> [EXERCISE OBJECTIVE]: From the following material, say how many lines have "pink" in them; write only the number.
--- PROVIDED DATA Enclosed Below ---
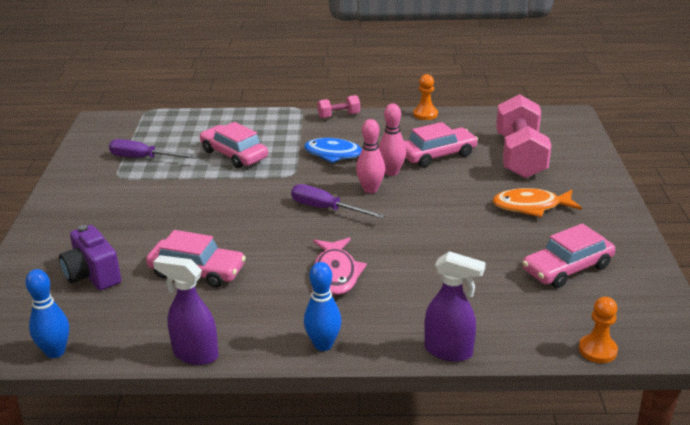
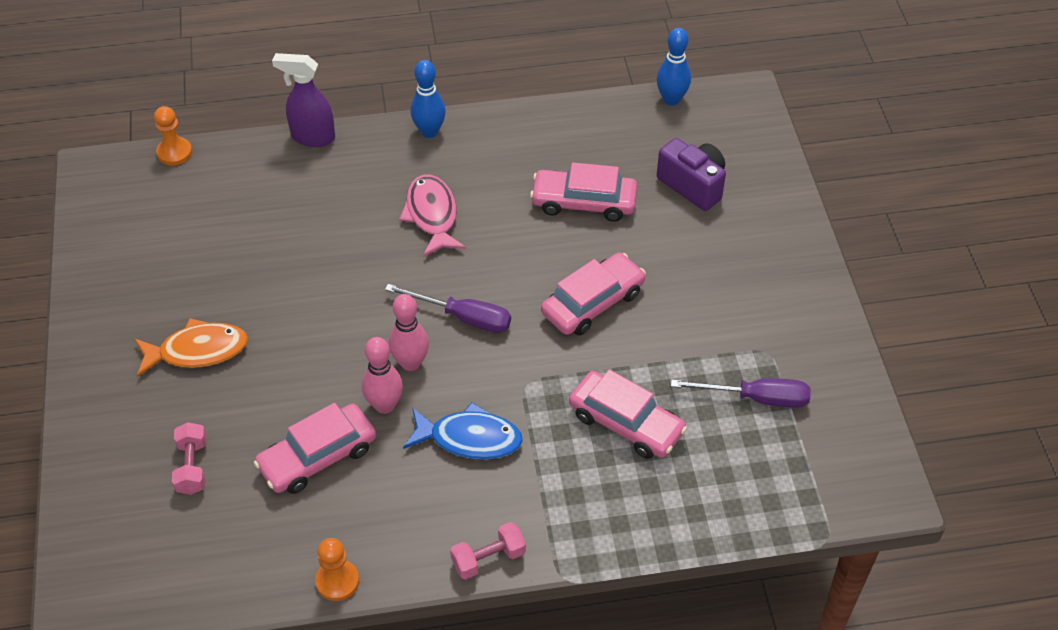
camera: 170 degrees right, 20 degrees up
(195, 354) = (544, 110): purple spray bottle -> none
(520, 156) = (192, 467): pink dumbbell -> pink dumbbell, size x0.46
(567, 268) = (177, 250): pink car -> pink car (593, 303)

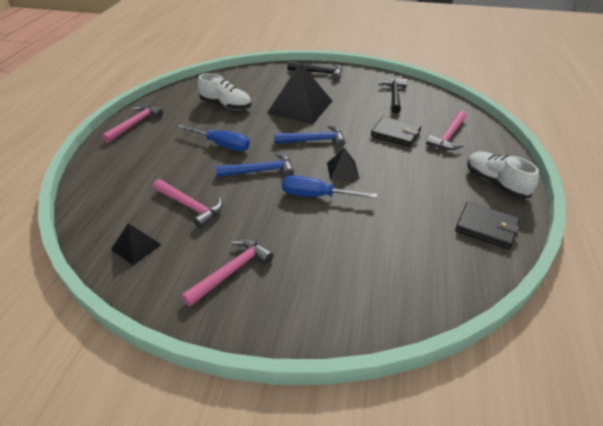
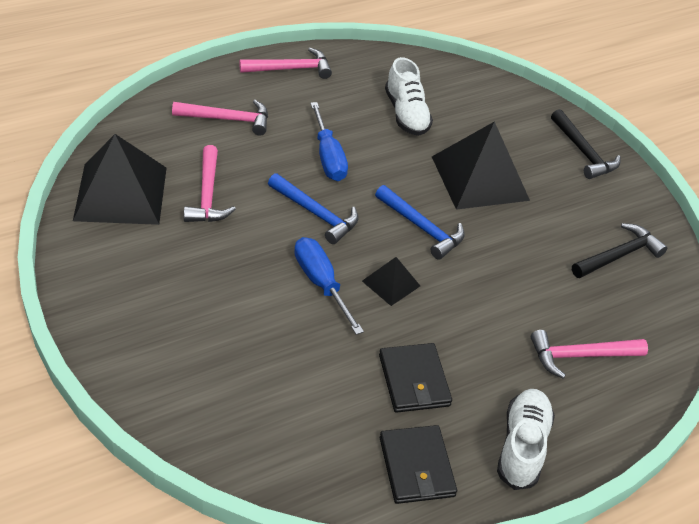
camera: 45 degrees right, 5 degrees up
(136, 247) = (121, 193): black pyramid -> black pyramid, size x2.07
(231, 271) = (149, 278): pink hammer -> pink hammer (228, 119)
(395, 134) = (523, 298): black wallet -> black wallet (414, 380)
--- End of Enclosed PROVIDED DATA ---
> [ANSWER SPACE]: 3